Goal:
Pick out each line in the records below that contains the word "major", and copy those lines.

═════ Records for processing

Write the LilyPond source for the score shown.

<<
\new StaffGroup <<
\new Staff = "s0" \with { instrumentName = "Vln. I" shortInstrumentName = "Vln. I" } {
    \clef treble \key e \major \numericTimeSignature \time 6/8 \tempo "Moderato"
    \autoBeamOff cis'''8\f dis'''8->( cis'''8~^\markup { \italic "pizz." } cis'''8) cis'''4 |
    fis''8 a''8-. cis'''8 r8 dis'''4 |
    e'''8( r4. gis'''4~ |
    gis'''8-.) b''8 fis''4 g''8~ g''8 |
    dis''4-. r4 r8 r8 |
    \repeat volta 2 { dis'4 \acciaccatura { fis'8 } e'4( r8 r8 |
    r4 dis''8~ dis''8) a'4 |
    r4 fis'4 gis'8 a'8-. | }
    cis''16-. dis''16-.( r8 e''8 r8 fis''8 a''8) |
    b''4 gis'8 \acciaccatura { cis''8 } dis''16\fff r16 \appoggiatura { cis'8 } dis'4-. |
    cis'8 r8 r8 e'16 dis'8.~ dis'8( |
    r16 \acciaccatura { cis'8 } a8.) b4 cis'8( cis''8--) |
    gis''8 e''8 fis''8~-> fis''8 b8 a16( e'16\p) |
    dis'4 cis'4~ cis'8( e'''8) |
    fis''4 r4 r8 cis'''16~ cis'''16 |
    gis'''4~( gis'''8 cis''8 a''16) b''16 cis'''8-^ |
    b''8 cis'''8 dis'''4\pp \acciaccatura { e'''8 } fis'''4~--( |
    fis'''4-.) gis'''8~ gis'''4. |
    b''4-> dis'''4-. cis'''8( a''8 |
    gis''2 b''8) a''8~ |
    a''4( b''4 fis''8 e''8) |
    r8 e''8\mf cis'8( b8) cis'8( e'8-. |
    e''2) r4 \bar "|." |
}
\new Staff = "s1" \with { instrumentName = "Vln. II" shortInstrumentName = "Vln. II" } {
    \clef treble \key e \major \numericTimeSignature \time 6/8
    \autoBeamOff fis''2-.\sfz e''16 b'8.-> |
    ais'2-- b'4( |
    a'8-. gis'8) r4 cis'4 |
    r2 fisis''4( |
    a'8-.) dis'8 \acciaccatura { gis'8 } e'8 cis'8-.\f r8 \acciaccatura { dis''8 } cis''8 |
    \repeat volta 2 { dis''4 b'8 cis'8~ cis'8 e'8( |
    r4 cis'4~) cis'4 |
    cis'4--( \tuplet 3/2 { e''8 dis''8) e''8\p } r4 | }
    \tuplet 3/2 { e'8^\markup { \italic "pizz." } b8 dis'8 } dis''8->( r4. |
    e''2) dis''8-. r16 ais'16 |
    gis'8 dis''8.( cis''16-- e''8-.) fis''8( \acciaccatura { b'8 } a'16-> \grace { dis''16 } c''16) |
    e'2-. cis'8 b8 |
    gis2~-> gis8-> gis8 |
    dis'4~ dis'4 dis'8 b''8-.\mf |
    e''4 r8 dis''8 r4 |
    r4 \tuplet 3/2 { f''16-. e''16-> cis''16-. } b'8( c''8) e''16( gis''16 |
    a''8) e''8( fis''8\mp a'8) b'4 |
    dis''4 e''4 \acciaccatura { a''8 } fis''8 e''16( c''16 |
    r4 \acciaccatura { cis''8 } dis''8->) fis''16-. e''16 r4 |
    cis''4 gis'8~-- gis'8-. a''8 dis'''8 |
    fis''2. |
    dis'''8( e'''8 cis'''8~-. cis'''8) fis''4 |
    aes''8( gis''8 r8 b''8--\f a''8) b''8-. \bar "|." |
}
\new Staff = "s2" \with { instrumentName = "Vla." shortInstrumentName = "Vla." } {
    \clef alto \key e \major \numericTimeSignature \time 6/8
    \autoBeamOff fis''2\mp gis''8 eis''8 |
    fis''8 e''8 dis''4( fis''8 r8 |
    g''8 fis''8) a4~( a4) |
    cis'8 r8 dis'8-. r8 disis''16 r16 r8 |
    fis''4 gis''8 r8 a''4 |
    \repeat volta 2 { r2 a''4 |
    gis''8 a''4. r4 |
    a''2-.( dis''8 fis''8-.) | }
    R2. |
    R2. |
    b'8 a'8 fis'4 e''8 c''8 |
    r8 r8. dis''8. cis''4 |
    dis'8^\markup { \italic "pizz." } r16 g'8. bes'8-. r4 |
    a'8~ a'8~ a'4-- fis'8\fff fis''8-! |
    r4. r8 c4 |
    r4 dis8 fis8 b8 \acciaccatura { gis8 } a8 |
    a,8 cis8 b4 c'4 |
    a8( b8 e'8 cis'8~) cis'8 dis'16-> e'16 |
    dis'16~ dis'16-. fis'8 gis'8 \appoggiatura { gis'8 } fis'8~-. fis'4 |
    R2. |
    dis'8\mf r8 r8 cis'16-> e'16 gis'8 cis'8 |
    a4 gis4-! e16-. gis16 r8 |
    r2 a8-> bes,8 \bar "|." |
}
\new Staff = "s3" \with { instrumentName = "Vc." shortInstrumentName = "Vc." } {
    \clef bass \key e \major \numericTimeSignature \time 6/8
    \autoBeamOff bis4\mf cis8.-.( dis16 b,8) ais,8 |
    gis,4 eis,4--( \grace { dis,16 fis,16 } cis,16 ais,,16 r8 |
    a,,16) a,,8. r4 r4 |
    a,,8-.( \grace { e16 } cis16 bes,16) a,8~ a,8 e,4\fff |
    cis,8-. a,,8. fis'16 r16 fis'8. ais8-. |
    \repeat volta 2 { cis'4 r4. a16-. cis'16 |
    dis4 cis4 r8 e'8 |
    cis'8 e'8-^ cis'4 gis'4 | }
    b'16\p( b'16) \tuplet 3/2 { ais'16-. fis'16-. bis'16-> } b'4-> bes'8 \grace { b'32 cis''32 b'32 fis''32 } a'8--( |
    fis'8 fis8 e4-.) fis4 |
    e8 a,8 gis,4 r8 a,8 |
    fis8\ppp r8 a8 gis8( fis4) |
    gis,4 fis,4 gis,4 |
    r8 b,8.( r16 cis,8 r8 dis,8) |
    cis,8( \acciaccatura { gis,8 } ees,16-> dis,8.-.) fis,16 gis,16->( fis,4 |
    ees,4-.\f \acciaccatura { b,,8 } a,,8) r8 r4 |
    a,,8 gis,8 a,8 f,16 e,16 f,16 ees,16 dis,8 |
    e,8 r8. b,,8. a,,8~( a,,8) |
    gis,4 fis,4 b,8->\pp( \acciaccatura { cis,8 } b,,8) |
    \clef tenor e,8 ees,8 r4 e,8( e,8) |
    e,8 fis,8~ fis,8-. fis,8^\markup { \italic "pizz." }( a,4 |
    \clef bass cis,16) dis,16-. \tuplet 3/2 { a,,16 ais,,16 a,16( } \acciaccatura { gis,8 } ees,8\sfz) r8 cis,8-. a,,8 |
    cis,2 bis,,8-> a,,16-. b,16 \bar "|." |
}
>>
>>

══════════

Answer to the task:
    \clef treble \key e \major \numericTimeSignature \time 6/8 \tempo "Moderato"
    \clef treble \key e \major \numericTimeSignature \time 6/8
    \clef alto \key e \major \numericTimeSignature \time 6/8
    \clef bass \key e \major \numericTimeSignature \time 6/8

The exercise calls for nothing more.